Segment Start: Data extracts
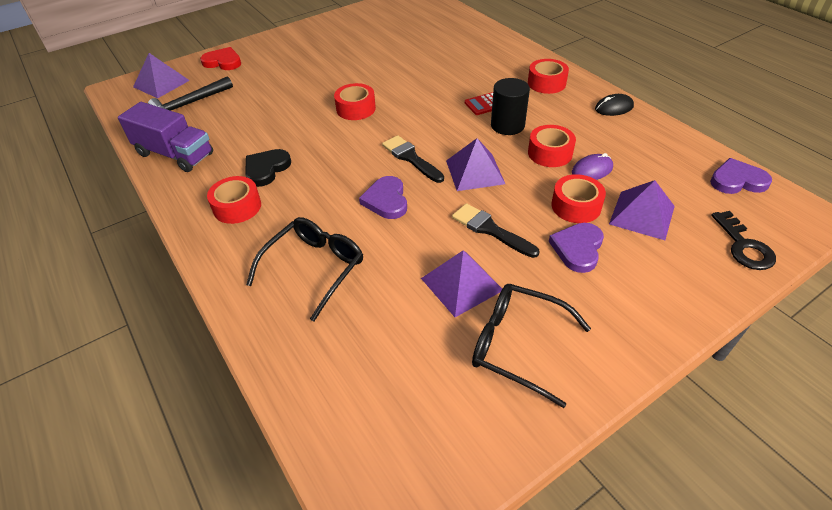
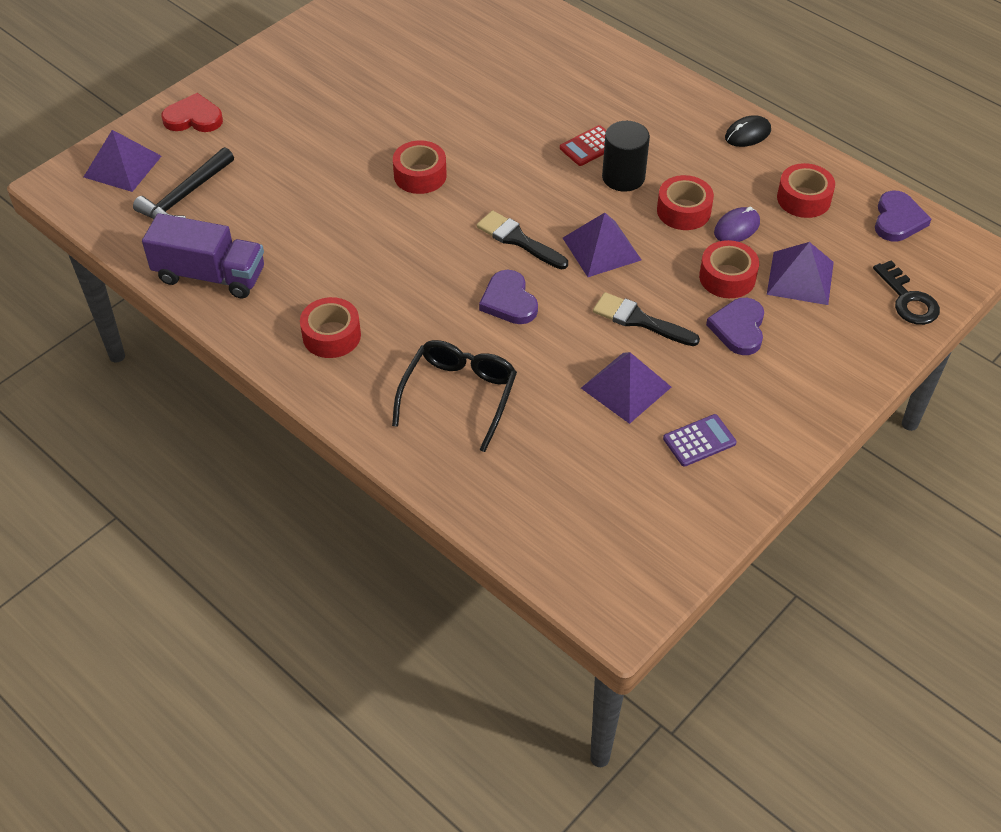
camera: 15 degrees left, 5 degrees up
(266, 169) = (343, 280): black heart -> none
(517, 345) = (699, 441): black glasses -> purple calculator
(546, 83) = (657, 104): red tape -> red tape (803, 199)
(737, 180) = (898, 220): purple heart -> purple heart turned 120 degrees clockwise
Segment End: Data extracts
• What is required
Answer with a single number, the count of lines above that contain "heart".

• Solved problem
2